**Task:**
Copy out every entry that follows, without a single picture.

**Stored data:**

..............................

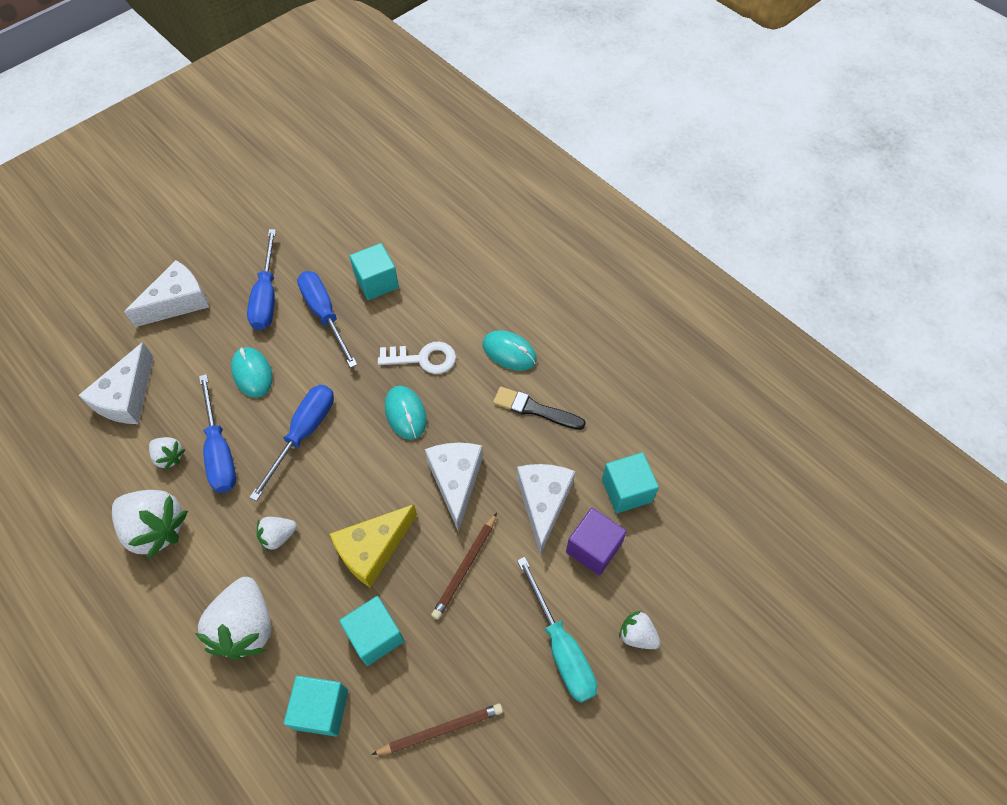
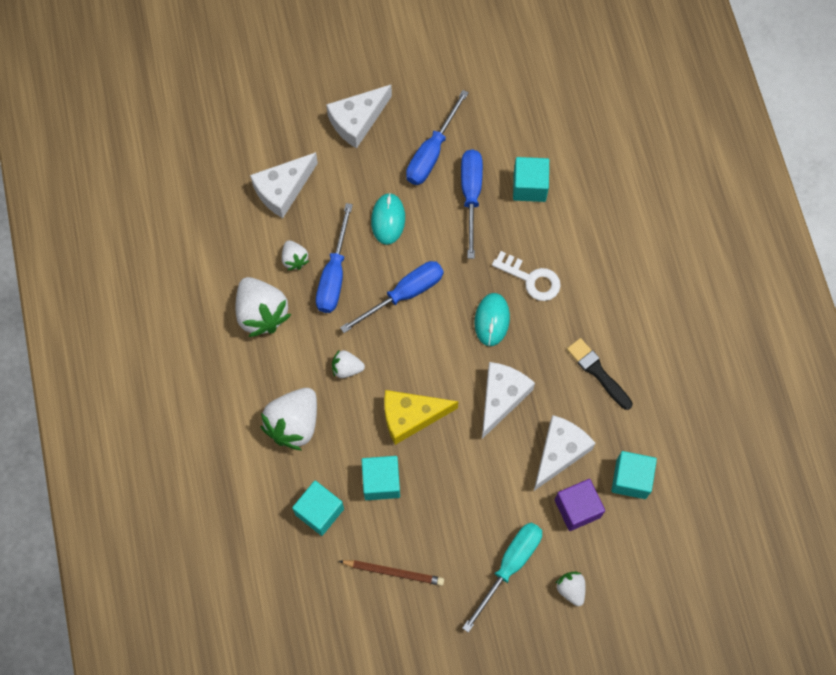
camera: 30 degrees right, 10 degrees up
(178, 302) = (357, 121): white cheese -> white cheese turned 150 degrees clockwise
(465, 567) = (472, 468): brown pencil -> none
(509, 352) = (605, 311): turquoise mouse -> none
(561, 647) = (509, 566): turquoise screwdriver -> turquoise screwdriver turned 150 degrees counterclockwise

..............................

**Solution to this task:**
camera: 30 degrees right, 10 degrees up
(178, 302) = (357, 121): white cheese -> white cheese turned 150 degrees clockwise
(465, 567) = (472, 468): brown pencil -> none
(509, 352) = (605, 311): turquoise mouse -> none
(561, 647) = (509, 566): turquoise screwdriver -> turquoise screwdriver turned 150 degrees counterclockwise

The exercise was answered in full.